- _Aim_:
Print the records below line for line, with nothing left out or changed.

- _Records_:
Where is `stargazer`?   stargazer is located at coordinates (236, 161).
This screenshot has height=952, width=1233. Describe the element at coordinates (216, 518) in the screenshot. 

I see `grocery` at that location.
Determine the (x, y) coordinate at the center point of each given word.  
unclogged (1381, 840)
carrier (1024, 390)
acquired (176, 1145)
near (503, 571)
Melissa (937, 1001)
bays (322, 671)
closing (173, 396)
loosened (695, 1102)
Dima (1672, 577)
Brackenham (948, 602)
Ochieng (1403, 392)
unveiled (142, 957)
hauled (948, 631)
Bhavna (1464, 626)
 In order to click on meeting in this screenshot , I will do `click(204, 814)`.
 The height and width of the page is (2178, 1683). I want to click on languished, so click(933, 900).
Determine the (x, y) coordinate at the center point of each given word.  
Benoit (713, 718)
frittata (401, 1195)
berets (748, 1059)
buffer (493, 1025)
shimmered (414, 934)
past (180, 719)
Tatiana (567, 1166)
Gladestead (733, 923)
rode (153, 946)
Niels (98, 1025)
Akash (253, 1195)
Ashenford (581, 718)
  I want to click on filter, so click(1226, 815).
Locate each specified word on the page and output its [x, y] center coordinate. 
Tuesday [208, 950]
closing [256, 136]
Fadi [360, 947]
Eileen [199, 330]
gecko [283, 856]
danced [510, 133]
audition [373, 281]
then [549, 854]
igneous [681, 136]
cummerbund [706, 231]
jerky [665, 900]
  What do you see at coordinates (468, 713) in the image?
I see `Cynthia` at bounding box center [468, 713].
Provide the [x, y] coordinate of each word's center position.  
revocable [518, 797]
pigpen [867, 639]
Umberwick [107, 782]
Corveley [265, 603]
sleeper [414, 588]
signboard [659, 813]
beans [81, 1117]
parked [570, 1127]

- _Task solution_:
Where is `stargazer`?   stargazer is located at coordinates (236, 161).
This screenshot has height=952, width=1233. Describe the element at coordinates (216, 518) in the screenshot. 

I see `grocery` at that location.
Determine the (x, y) coordinate at the center point of each given word.  
unclogged (1381, 840)
carrier (1024, 390)
acquired (176, 1145)
near (503, 571)
Melissa (937, 1001)
bays (322, 671)
closing (173, 396)
loosened (695, 1102)
Dima (1672, 577)
Brackenham (948, 602)
Ochieng (1403, 392)
unveiled (142, 957)
hauled (948, 631)
Bhavna (1464, 626)
 In order to click on meeting in this screenshot , I will do `click(204, 814)`.
 The height and width of the page is (2178, 1683). I want to click on languished, so click(933, 900).
Determine the (x, y) coordinate at the center point of each given word.  
Benoit (713, 718)
frittata (401, 1195)
berets (748, 1059)
buffer (493, 1025)
shimmered (414, 934)
past (180, 719)
Tatiana (567, 1166)
Gladestead (733, 923)
rode (153, 946)
Niels (98, 1025)
Akash (253, 1195)
Ashenford (581, 718)
  I want to click on filter, so click(1226, 815).
Locate each specified word on the page and output its [x, y] center coordinate. 
Tuesday [208, 950]
closing [256, 136]
Fadi [360, 947]
Eileen [199, 330]
gecko [283, 856]
danced [510, 133]
audition [373, 281]
then [549, 854]
igneous [681, 136]
cummerbund [706, 231]
jerky [665, 900]
  What do you see at coordinates (468, 713) in the image?
I see `Cynthia` at bounding box center [468, 713].
Provide the [x, y] coordinate of each word's center position.  
revocable [518, 797]
pigpen [867, 639]
Umberwick [107, 782]
Corveley [265, 603]
sleeper [414, 588]
signboard [659, 813]
beans [81, 1117]
parked [570, 1127]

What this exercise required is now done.